# Goal of the exercise:
Wherever the listing holds a picture, leave it out, and copy the remainder exactly.

# # #

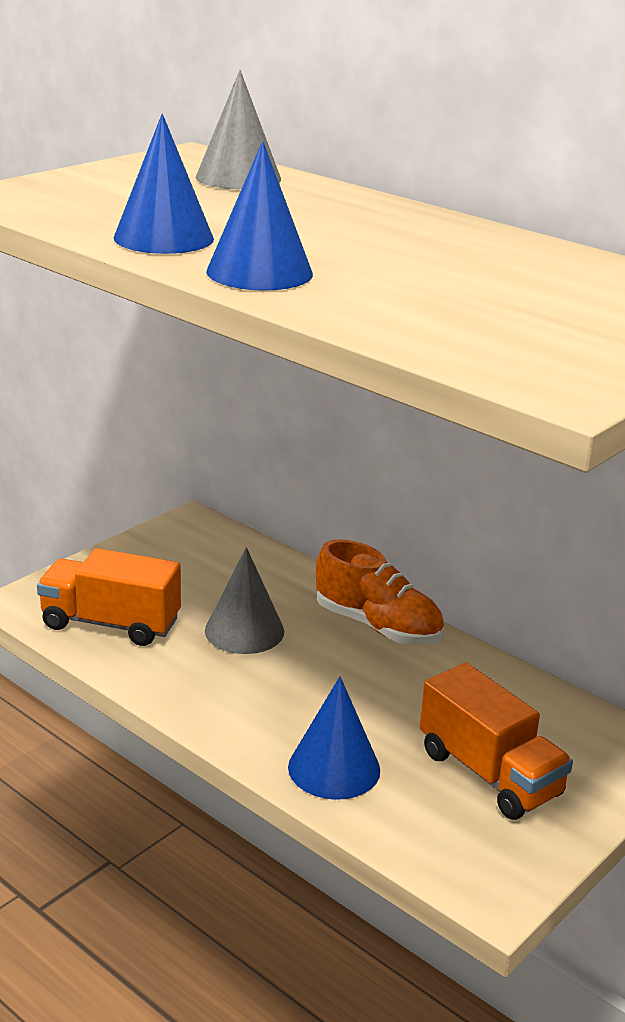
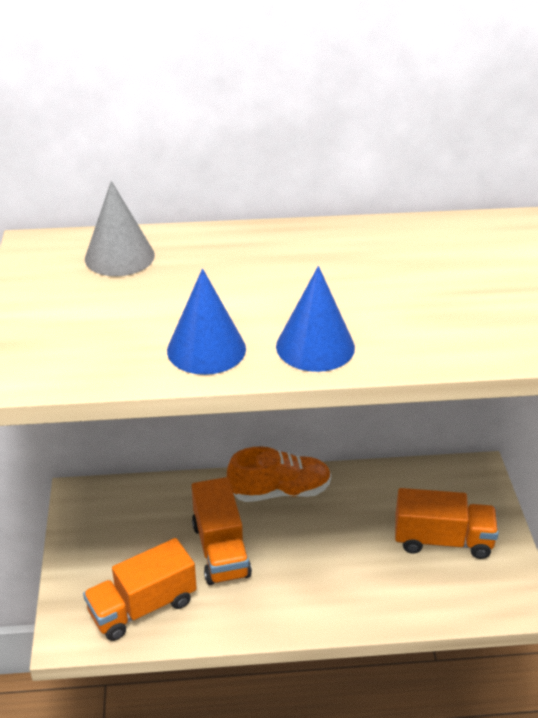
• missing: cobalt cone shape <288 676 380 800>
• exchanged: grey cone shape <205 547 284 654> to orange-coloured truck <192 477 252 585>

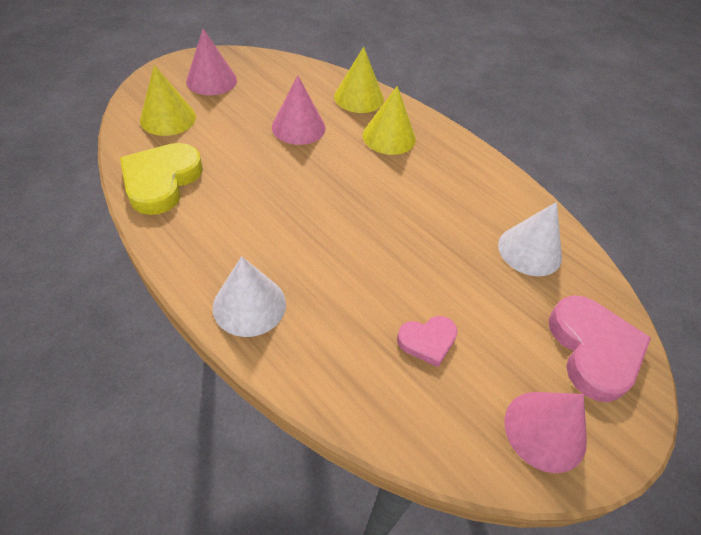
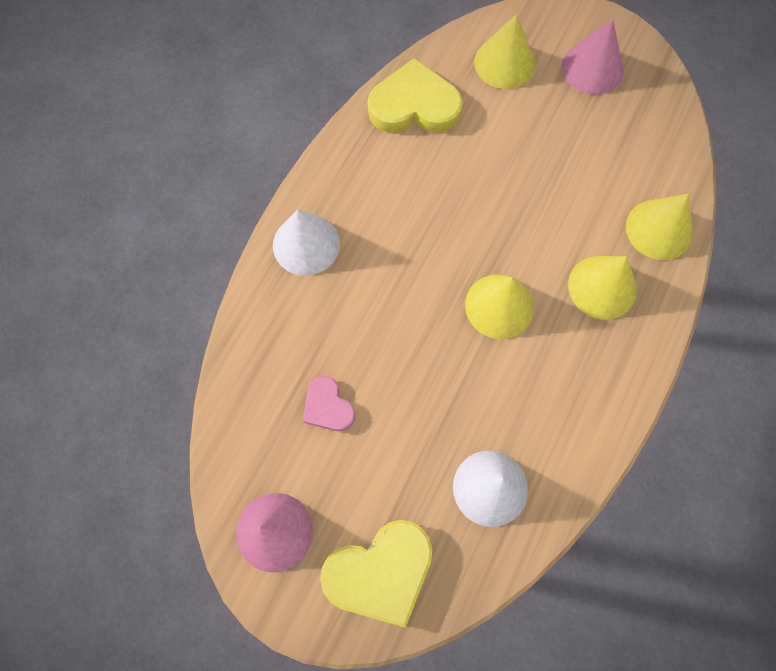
• missing: pink cone shape <272 75 325 145>
• appeared: yellow cone shape <465 274 534 339>
• colour: pink heart shape <548 295 651 402> to yellow heart shape <320 520 432 628>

# # #

# Exercise answer:
• missing: cobalt cone shape <288 676 380 800>
• exchanged: grey cone shape <205 547 284 654> to orange-coloured truck <192 477 252 585>

• missing: pink cone shape <272 75 325 145>
• appeared: yellow cone shape <465 274 534 339>
• colour: pink heart shape <548 295 651 402> to yellow heart shape <320 520 432 628>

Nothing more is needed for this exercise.